• [What this task involves] Two lines in the listing below mark the span: one contains "yellow arrow: rotated 15 degrees clockwise" and one contains "purple semicircle: moved 3 px left". Reproduce both of them and everything between, exactly.

• [Exercise inputs]
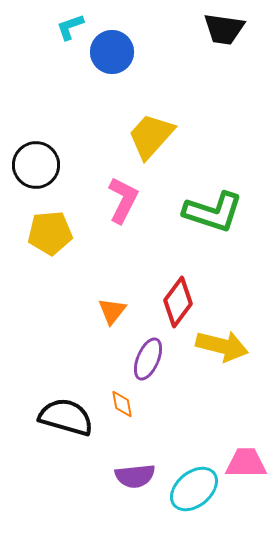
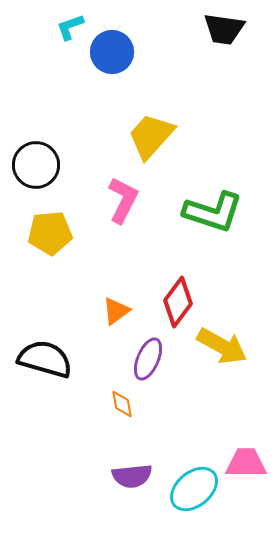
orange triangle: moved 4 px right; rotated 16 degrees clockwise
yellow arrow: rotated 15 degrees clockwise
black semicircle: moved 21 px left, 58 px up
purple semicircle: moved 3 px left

---

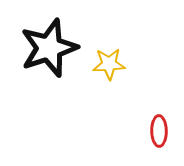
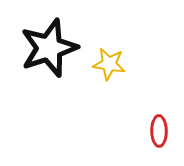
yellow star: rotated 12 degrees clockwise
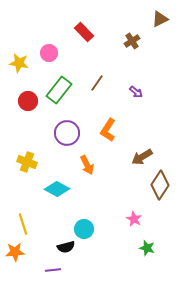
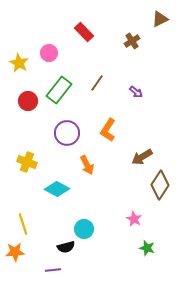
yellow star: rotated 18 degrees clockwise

• [Your response]
yellow arrow: rotated 15 degrees clockwise
black semicircle: moved 21 px left, 58 px up
purple semicircle: moved 3 px left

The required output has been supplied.